Report each line in the records that contains the string "instrumentName", where uppercase and lowercase letters count as different.

LISTING →

>> begin

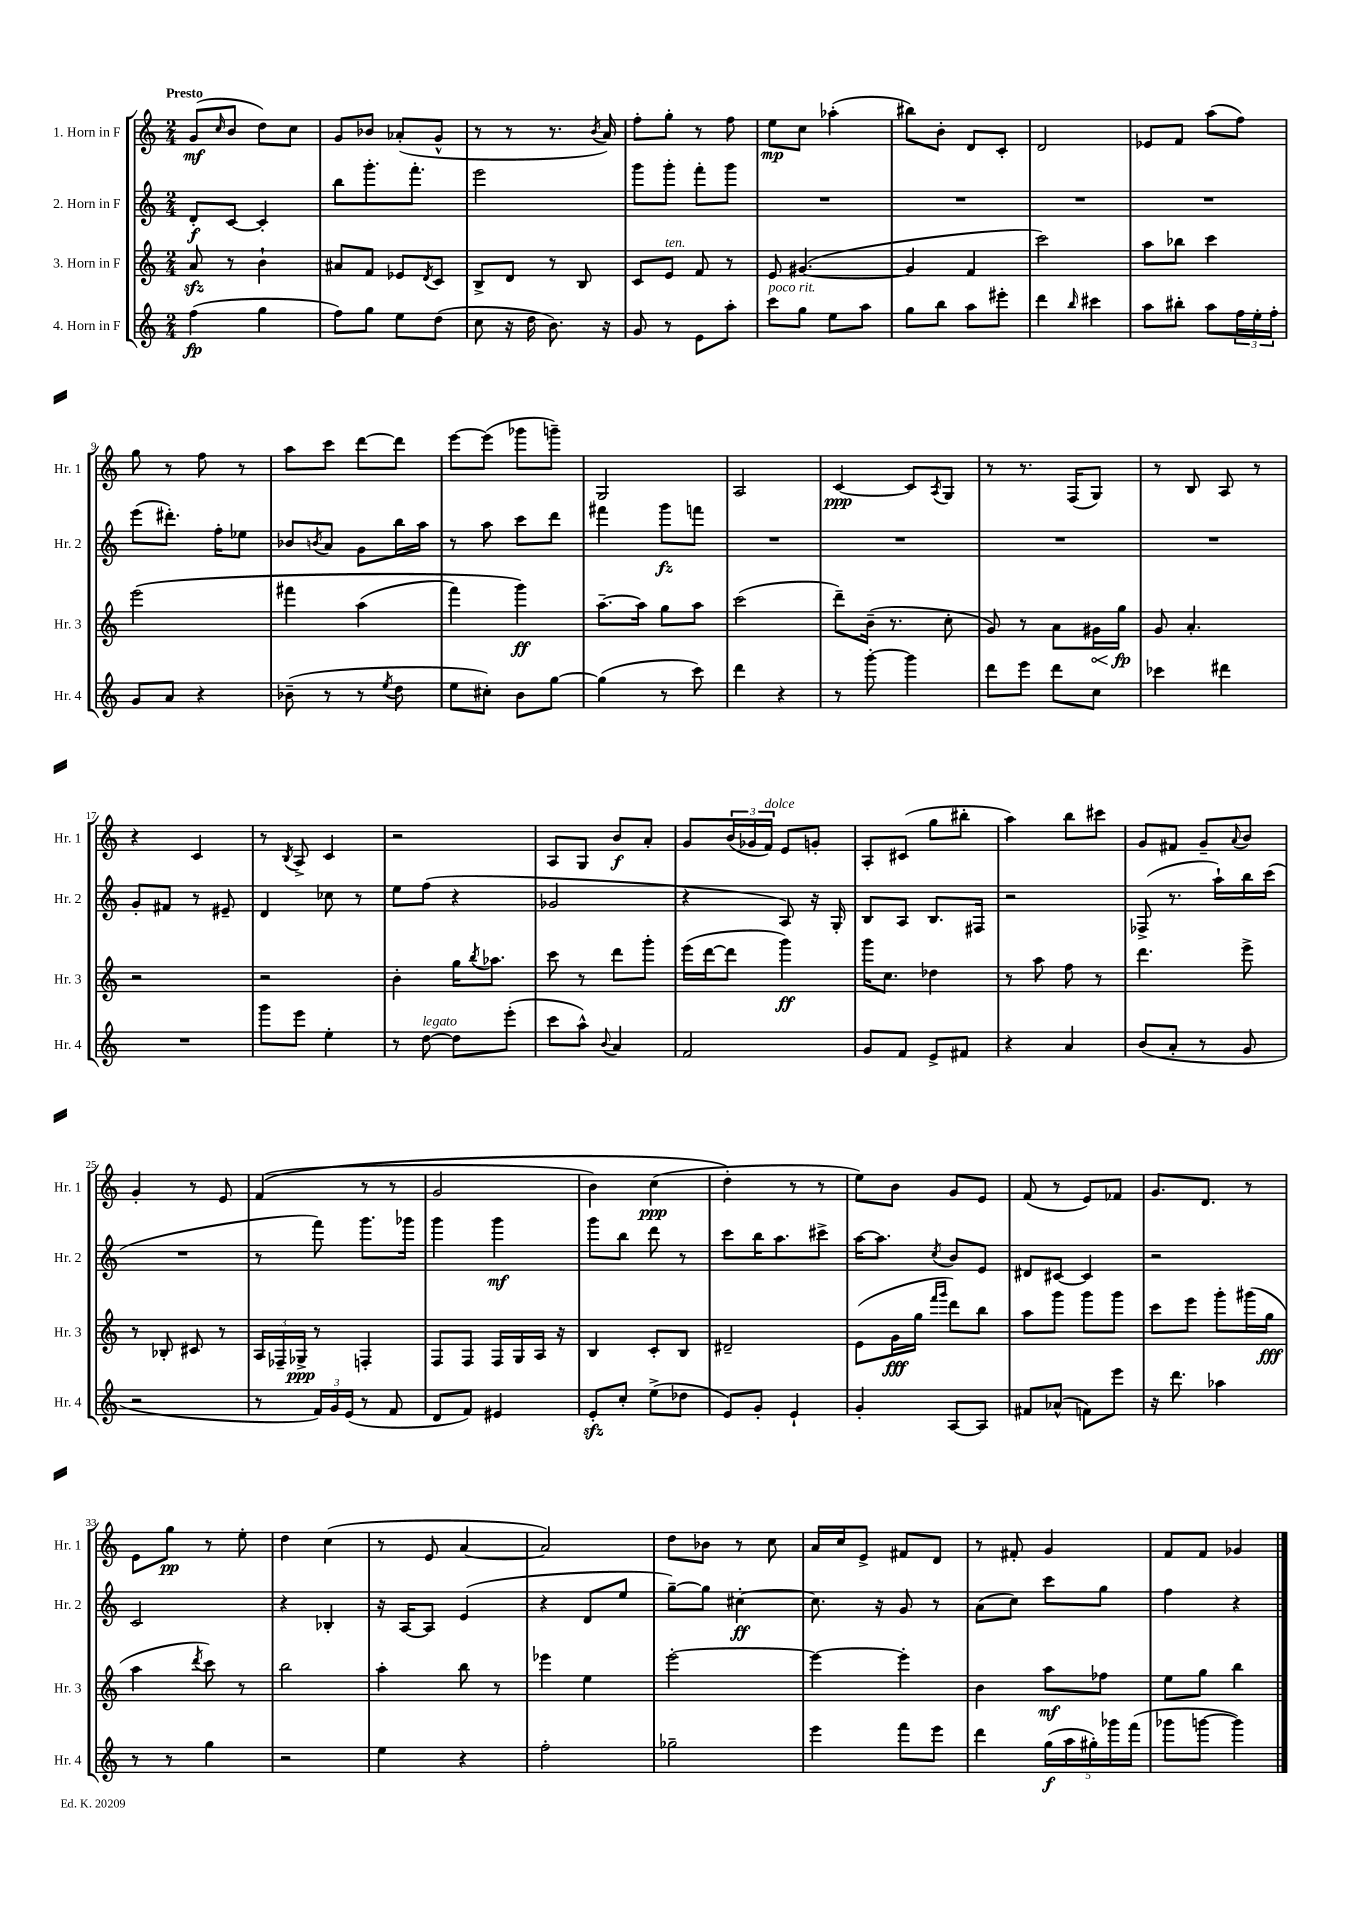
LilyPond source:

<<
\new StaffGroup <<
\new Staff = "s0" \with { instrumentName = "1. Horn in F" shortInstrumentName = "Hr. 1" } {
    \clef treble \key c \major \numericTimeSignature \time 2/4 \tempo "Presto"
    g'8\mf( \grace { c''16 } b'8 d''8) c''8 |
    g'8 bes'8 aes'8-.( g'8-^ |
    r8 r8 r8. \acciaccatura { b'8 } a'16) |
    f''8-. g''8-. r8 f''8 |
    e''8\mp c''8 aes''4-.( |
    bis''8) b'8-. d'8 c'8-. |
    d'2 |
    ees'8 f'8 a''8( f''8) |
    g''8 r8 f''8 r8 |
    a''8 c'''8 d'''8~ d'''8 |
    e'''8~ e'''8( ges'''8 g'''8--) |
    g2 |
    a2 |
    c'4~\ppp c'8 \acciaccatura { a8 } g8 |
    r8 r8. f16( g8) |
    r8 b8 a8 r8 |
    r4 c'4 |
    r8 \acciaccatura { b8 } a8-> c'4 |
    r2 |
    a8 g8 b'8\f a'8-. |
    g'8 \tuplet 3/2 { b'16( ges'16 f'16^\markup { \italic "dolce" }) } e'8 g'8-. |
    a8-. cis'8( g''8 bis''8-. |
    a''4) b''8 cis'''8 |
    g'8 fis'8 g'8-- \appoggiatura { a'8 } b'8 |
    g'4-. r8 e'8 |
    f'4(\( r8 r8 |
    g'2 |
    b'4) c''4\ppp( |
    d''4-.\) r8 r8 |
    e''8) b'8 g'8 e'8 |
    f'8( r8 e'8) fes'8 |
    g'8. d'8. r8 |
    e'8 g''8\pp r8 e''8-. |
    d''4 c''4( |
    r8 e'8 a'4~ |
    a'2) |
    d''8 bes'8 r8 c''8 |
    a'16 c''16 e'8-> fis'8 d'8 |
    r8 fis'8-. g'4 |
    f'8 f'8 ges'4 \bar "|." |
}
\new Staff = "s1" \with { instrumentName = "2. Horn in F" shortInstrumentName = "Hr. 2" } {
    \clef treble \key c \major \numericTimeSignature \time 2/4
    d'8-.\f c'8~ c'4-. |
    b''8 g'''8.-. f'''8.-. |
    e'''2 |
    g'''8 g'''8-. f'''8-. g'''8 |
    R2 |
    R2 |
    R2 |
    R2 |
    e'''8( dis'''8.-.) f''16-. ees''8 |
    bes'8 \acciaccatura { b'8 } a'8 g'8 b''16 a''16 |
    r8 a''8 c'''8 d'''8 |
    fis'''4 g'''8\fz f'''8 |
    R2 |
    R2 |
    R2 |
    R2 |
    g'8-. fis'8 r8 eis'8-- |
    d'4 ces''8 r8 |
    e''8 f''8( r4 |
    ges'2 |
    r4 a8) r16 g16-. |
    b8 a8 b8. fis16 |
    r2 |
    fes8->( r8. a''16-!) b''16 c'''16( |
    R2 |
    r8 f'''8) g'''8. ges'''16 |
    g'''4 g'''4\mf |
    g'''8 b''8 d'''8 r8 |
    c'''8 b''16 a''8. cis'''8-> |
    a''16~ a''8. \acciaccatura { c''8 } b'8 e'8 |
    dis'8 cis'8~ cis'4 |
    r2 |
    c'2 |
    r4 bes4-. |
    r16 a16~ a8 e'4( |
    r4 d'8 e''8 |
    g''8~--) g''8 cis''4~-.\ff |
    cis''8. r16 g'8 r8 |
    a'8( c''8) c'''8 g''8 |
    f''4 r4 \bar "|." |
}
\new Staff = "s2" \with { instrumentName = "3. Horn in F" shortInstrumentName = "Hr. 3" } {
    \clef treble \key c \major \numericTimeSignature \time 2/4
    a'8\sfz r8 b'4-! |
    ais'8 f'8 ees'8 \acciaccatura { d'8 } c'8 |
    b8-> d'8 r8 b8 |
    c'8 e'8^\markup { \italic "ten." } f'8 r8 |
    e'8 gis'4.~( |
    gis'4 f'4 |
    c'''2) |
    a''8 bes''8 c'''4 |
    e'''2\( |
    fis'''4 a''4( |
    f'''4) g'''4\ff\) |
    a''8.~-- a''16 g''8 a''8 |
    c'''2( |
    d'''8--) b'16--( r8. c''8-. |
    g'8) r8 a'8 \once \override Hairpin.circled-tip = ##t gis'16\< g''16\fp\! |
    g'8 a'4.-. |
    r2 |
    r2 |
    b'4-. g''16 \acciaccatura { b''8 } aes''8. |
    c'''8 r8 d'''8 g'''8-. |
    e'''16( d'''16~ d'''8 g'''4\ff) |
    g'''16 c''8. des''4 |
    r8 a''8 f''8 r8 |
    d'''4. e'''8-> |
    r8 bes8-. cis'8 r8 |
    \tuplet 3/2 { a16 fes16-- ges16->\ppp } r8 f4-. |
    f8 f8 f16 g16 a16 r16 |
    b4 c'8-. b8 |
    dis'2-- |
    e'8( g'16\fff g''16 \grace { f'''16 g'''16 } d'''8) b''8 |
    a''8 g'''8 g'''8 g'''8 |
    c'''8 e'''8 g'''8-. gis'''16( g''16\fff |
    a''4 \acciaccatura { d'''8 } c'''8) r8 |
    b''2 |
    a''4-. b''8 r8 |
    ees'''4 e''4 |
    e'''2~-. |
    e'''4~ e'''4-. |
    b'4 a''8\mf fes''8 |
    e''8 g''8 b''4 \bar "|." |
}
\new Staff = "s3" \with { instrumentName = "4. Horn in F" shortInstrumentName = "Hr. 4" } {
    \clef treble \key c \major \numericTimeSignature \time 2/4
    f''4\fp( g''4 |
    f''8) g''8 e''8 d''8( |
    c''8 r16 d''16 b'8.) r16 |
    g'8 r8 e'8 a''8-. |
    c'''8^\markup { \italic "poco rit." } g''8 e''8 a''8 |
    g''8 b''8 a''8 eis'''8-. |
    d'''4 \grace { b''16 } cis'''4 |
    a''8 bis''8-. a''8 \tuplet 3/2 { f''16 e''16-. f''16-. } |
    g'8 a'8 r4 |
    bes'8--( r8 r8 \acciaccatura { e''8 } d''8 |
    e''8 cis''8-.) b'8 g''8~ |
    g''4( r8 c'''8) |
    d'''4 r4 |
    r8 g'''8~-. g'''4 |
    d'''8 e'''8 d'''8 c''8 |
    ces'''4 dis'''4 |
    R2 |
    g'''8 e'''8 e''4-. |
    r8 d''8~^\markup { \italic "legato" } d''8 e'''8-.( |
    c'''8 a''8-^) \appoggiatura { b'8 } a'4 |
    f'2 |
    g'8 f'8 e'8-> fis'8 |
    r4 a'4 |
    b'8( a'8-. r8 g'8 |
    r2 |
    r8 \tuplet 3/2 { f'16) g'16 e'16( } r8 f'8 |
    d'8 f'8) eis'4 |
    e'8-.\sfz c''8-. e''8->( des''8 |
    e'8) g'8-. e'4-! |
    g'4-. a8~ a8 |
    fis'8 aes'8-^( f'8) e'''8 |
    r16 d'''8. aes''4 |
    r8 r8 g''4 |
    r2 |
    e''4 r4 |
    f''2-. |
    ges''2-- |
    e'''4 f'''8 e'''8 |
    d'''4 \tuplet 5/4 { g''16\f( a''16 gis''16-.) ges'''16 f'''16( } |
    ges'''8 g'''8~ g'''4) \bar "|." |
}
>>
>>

>> end

ANSWER TO THE TASK →
\new Staff = "s0" \with { instrumentName = "1. Horn in F" shortInstrumentName = "Hr. 1" } {
\new Staff = "s1" \with { instrumentName = "2. Horn in F" shortInstrumentName = "Hr. 2" } {
\new Staff = "s2" \with { instrumentName = "3. Horn in F" shortInstrumentName = "Hr. 3" } {
\new Staff = "s3" \with { instrumentName = "4. Horn in F" shortInstrumentName = "Hr. 4" } {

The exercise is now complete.